PROBLEM STATEMENT:
Exact copy without images: repeat every entry as written.

(PROVIDED RECORDS Opens)

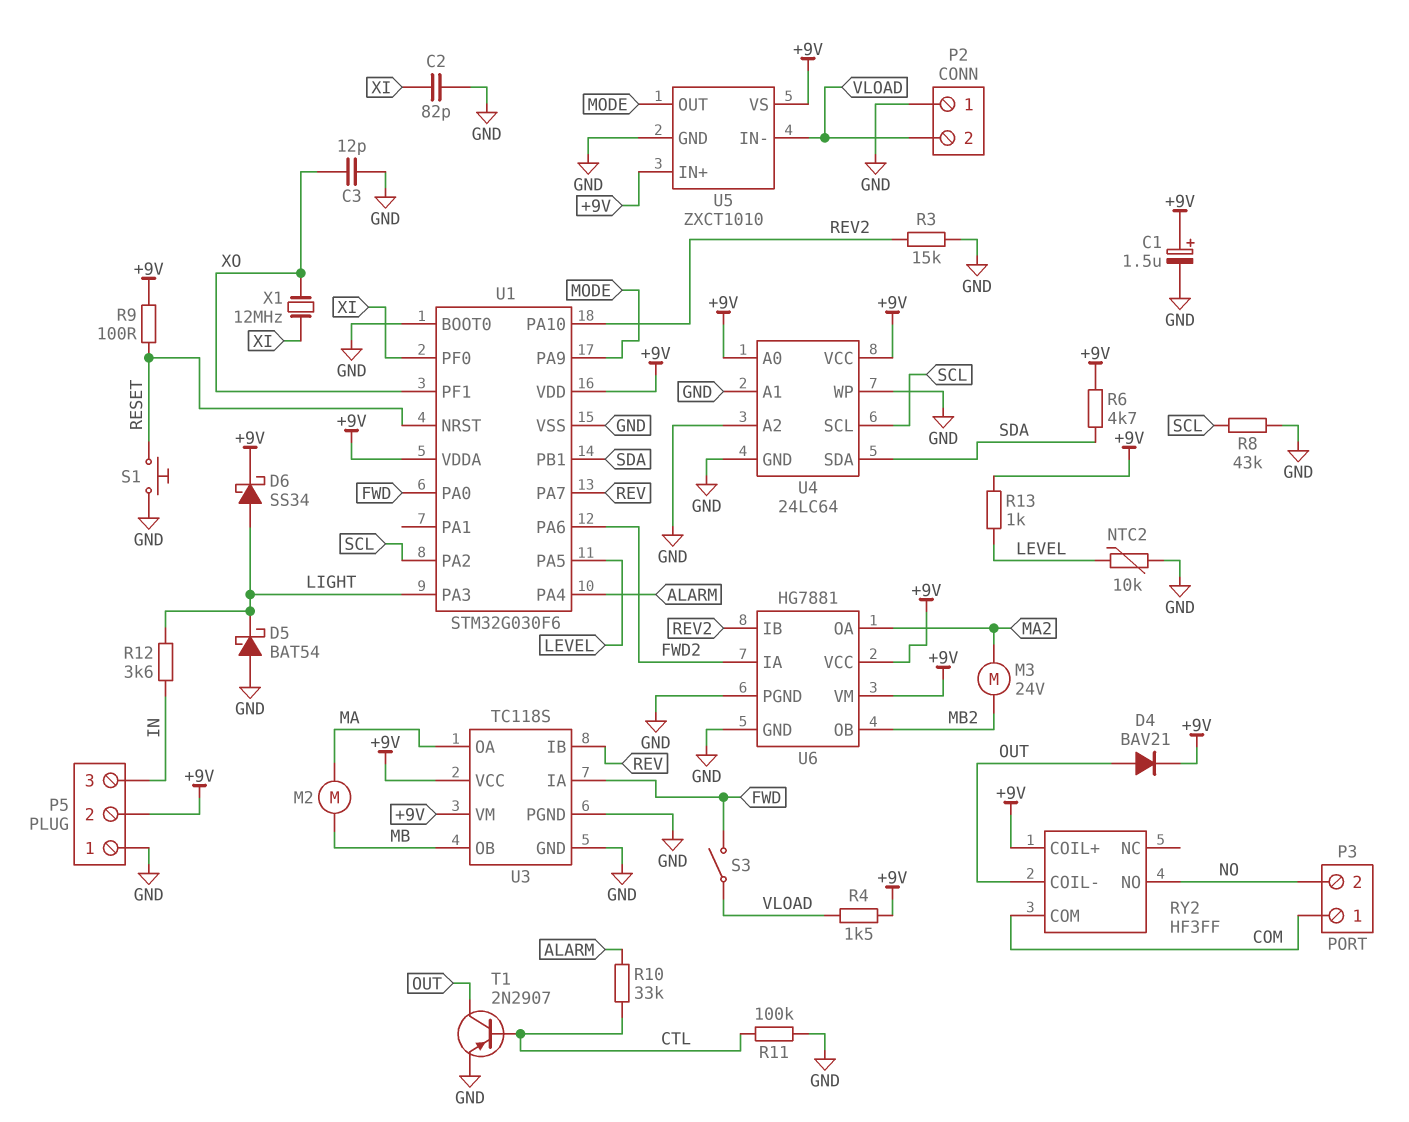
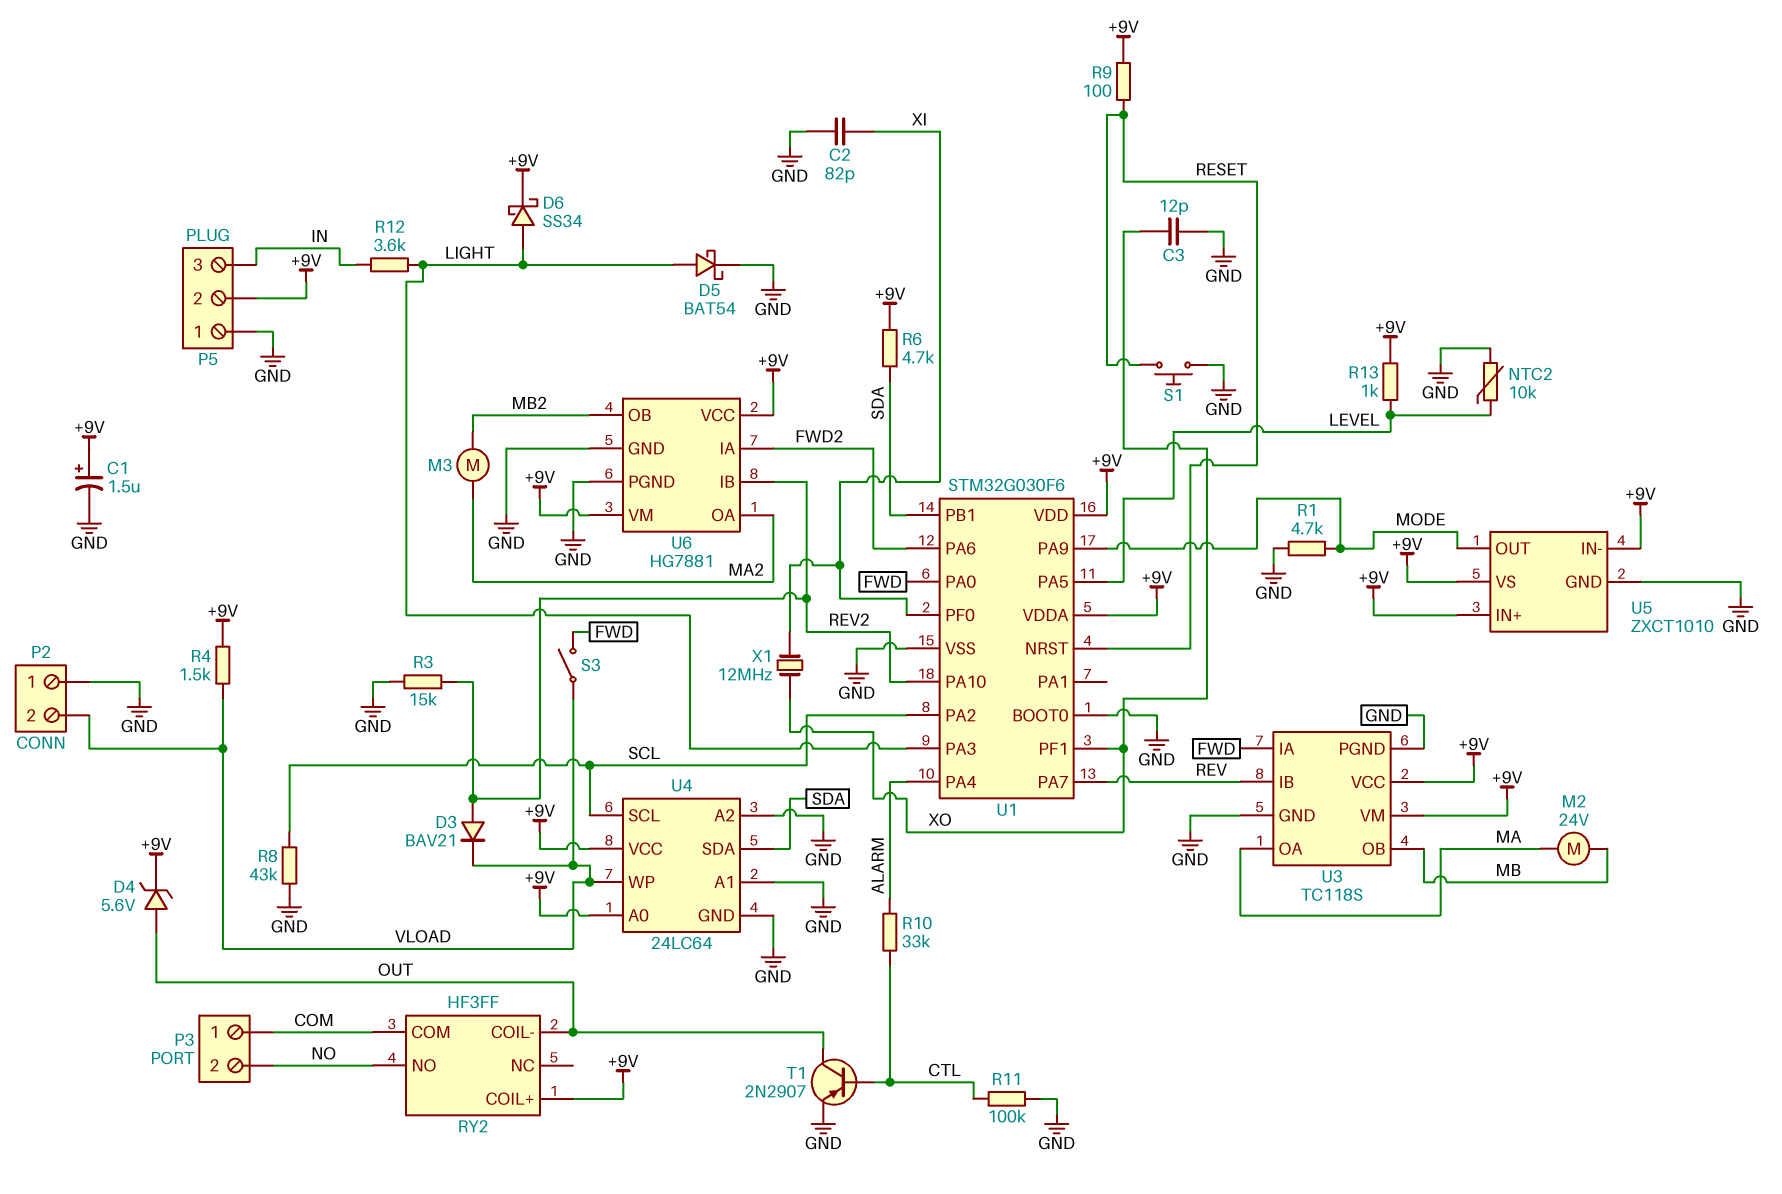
D3: none -> diode BAV21 (A REV2, K VLOAD)
D4: diode BAV21 (A OUT, K +9V) -> zener 5.6V (A OUT, K +9V)
D5: schottky BAT54 (A GND, K LIGHT) -> schottky BAT54 (A LIGHT, K GND)
M2: motor (MA, MB) -> motor 24V (MA, MB)
M3: motor 24V (MA2, MB2) -> motor (MA2, MB2)
R1: none -> 4.7k (GND, MODE)
U4 pin WP: GND -> VLOAD
U5 pin IN-: VLOAD -> +9V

(PROVIDED RECORDS Closes)

TASK ANSWER:
D3: none -> diode BAV21 (A REV2, K VLOAD)
D4: diode BAV21 (A OUT, K +9V) -> zener 5.6V (A OUT, K +9V)
D5: schottky BAT54 (A GND, K LIGHT) -> schottky BAT54 (A LIGHT, K GND)
M2: motor (MA, MB) -> motor 24V (MA, MB)
M3: motor 24V (MA2, MB2) -> motor (MA2, MB2)
R1: none -> 4.7k (GND, MODE)
U4 pin WP: GND -> VLOAD
U5 pin IN-: VLOAD -> +9V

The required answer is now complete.